START THE DATA

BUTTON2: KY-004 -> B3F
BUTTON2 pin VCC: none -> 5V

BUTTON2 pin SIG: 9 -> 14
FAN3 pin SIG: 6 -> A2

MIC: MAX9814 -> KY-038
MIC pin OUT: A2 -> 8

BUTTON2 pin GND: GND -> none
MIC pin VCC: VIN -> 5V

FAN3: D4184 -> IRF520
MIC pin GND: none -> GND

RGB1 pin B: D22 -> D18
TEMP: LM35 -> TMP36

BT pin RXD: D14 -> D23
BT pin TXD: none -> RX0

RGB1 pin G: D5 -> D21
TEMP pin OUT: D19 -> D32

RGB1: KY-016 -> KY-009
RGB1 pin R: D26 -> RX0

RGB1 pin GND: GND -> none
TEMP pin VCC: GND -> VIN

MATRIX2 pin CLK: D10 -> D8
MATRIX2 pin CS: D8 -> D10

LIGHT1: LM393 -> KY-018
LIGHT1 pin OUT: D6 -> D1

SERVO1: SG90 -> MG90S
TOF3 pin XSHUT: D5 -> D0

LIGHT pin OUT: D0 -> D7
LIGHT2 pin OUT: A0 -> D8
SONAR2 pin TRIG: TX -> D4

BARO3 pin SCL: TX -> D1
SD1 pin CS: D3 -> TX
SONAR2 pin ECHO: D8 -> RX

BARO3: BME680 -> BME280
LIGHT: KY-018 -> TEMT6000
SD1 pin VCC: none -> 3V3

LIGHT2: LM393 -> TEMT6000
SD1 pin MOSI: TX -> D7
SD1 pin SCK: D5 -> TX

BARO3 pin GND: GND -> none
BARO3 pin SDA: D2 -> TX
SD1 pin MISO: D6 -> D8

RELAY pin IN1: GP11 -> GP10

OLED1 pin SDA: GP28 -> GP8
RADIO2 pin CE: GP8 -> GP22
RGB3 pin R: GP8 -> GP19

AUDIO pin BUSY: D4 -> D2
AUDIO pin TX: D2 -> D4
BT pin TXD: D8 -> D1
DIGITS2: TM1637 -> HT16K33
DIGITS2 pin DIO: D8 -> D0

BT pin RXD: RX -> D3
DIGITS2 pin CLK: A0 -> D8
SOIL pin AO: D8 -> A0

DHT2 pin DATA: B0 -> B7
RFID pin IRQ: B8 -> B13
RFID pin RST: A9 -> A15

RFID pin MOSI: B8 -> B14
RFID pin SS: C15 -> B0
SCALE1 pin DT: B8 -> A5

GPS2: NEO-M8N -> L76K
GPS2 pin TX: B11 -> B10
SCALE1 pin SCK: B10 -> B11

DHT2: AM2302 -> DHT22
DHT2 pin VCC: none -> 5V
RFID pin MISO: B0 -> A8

END THE DATA

WORK INSTRUCTIONS - Check each line of the data above, and please copy the ones in which the string "RFID" occurs.

OUTPUT FOR THIS TASK -
RFID pin IRQ: B8 -> B13
RFID pin RST: A9 -> A15
RFID pin MOSI: B8 -> B14
RFID pin SS: C15 -> B0
RFID pin MISO: B0 -> A8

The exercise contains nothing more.